* [Task prompt] Every entry below should be returned exactly as it appears, with pictures left out.

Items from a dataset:
+===+

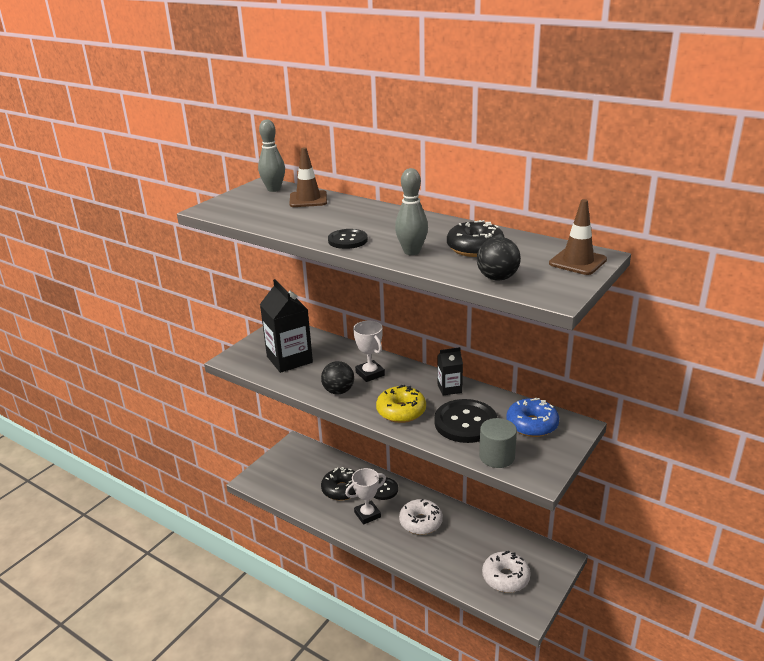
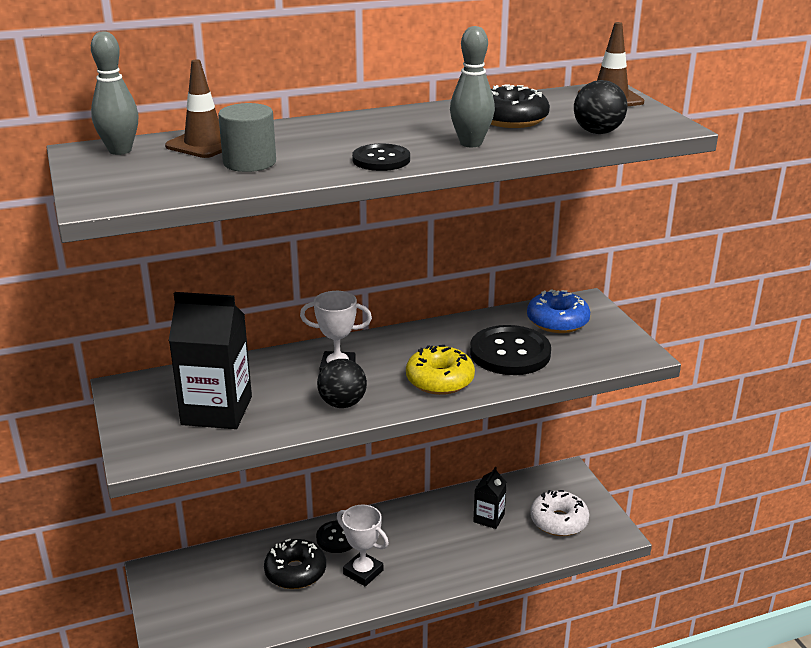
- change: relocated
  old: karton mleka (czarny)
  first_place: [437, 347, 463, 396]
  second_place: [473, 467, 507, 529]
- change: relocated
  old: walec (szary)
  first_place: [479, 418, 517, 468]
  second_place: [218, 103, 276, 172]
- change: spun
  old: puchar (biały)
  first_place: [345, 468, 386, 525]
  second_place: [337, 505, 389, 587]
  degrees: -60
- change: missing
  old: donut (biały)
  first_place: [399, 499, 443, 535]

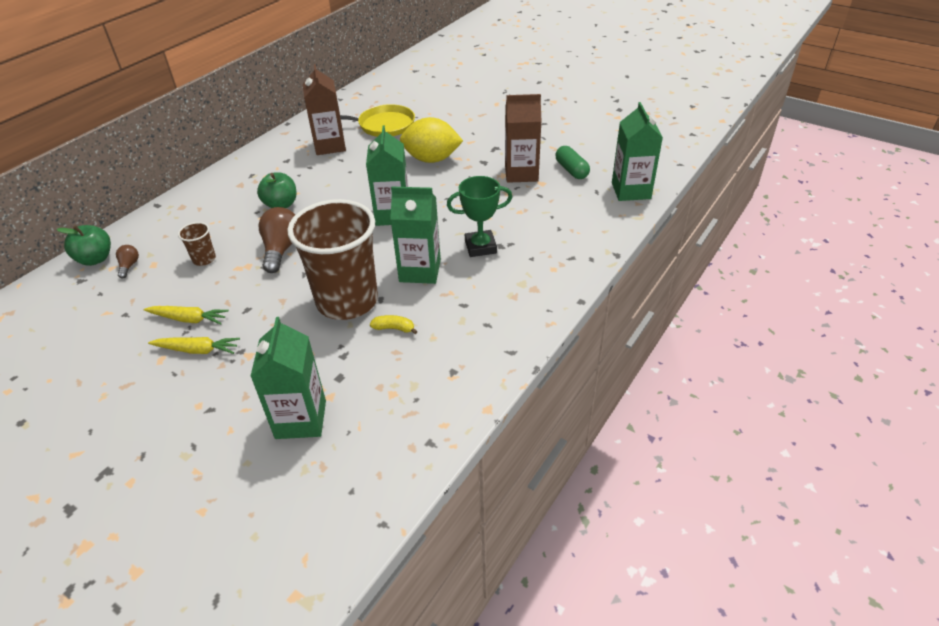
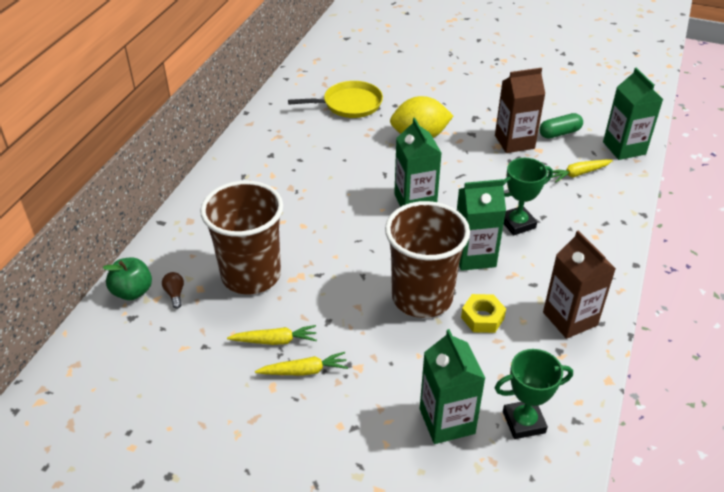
- change: relocated
  old: karton mleka (brązowy)
  first_place: [303, 64, 346, 155]
  second_place: [543, 230, 616, 339]
- change: spun
  old: kapsułka (zielony)
  first_place: [555, 146, 590, 179]
  second_place: [539, 113, 583, 139]
  degrees: -75
- change: missing
  old: jabłko (zielony)
  first_place: [257, 172, 297, 208]
- change: missing
  old: żarówka (brązowy)
  first_place: [259, 207, 295, 273]
- change: size
  old: szklanka (brązowy)
  first_place: [178, 222, 216, 266]
  second_place: [200, 181, 283, 294]
  factor: 2.49
- change: exchanged
  old: banan (żółty)
  new: nakrętka (żółty)
  first_place: [370, 315, 418, 334]
  second_place: [461, 294, 506, 333]
- change: appeared
  new: marchewka (żółty)
  second_place: [548, 160, 613, 182]
- change: appeared
  new: puchar (zielony)
  second_place: [495, 349, 573, 439]

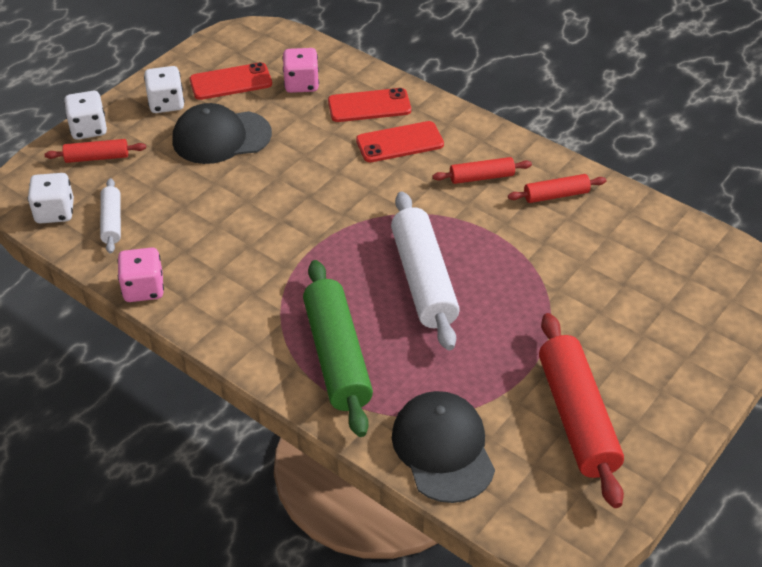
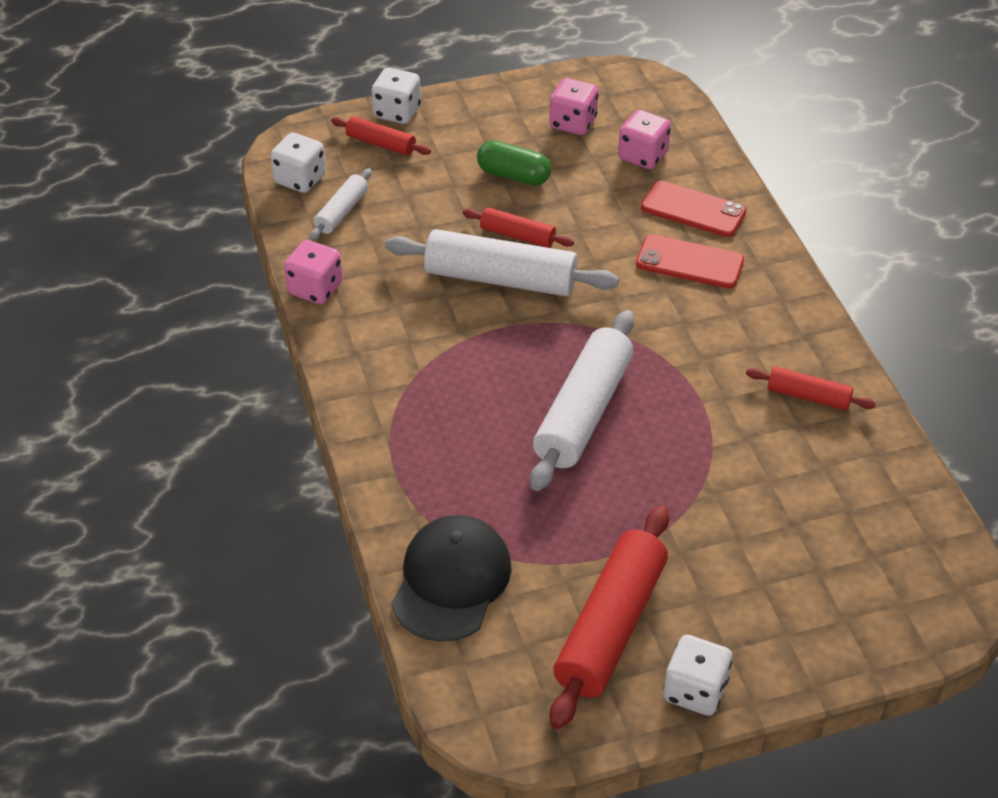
- change: exchanged
  old: telefon (czerwony)
  new: kostka do gry (różowy)
  first_place: [190, 62, 272, 100]
  second_place: [549, 78, 598, 135]
- change: relocated
  old: kostka do gry (biały)
  first_place: [144, 66, 184, 113]
  second_place: [663, 635, 732, 716]
- change: exchanged
  old: czapka (czarny)
  new: kapsułka (zielony)
  first_place: [172, 103, 272, 164]
  second_place: [477, 140, 551, 186]
- change: relocated
  old: wałek do ciasta (czerwony)
  first_place: [433, 157, 532, 184]
  second_place: [463, 207, 574, 248]
- change: missing
  old: wałek do ciasta (zielony)
  first_place: [303, 260, 373, 437]
- change: appeared
  new: wałek do ciasta (biały)
  second_place: [385, 229, 619, 296]

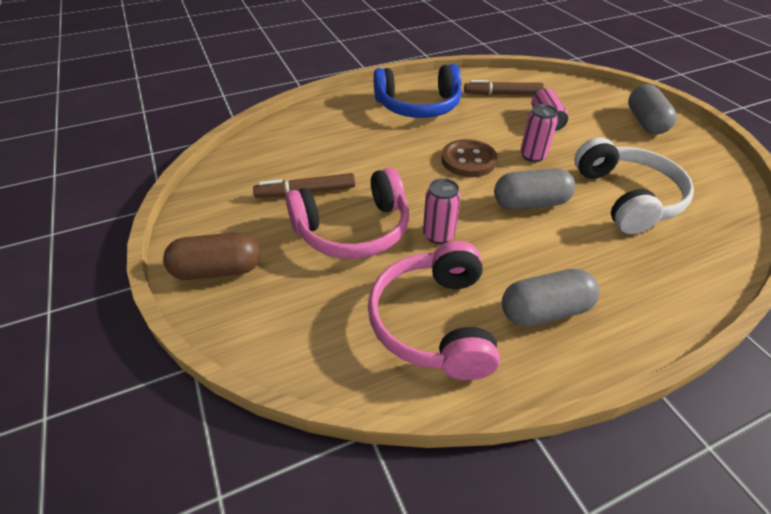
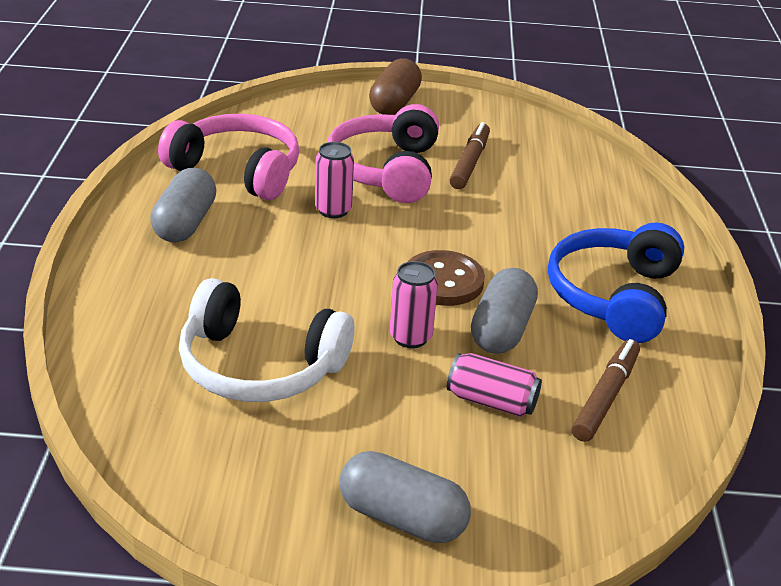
- change: relocated
  old: kapsułka (szary)
  first_place: [494, 168, 575, 210]
  second_place: [471, 268, 538, 354]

+===+

* [Your solution]
- change: relocated
  old: karton mleka (czarny)
  first_place: [437, 347, 463, 396]
  second_place: [473, 467, 507, 529]
- change: relocated
  old: walec (szary)
  first_place: [479, 418, 517, 468]
  second_place: [218, 103, 276, 172]
- change: spun
  old: puchar (biały)
  first_place: [345, 468, 386, 525]
  second_place: [337, 505, 389, 587]
  degrees: -60
- change: missing
  old: donut (biały)
  first_place: [399, 499, 443, 535]

- change: relocated
  old: karton mleka (brązowy)
  first_place: [303, 64, 346, 155]
  second_place: [543, 230, 616, 339]
- change: spun
  old: kapsułka (zielony)
  first_place: [555, 146, 590, 179]
  second_place: [539, 113, 583, 139]
  degrees: -75
- change: missing
  old: jabłko (zielony)
  first_place: [257, 172, 297, 208]
- change: missing
  old: żarówka (brązowy)
  first_place: [259, 207, 295, 273]
- change: size
  old: szklanka (brązowy)
  first_place: [178, 222, 216, 266]
  second_place: [200, 181, 283, 294]
  factor: 2.49
- change: exchanged
  old: banan (żółty)
  new: nakrętka (żółty)
  first_place: [370, 315, 418, 334]
  second_place: [461, 294, 506, 333]
- change: appeared
  new: marchewka (żółty)
  second_place: [548, 160, 613, 182]
- change: appeared
  new: puchar (zielony)
  second_place: [495, 349, 573, 439]

- change: exchanged
  old: telefon (czerwony)
  new: kostka do gry (różowy)
  first_place: [190, 62, 272, 100]
  second_place: [549, 78, 598, 135]
- change: relocated
  old: kostka do gry (biały)
  first_place: [144, 66, 184, 113]
  second_place: [663, 635, 732, 716]
- change: exchanged
  old: czapka (czarny)
  new: kapsułka (zielony)
  first_place: [172, 103, 272, 164]
  second_place: [477, 140, 551, 186]
- change: relocated
  old: wałek do ciasta (czerwony)
  first_place: [433, 157, 532, 184]
  second_place: [463, 207, 574, 248]
- change: missing
  old: wałek do ciasta (zielony)
  first_place: [303, 260, 373, 437]
- change: appeared
  new: wałek do ciasta (biały)
  second_place: [385, 229, 619, 296]

- change: relocated
  old: kapsułka (szary)
  first_place: [494, 168, 575, 210]
  second_place: [471, 268, 538, 354]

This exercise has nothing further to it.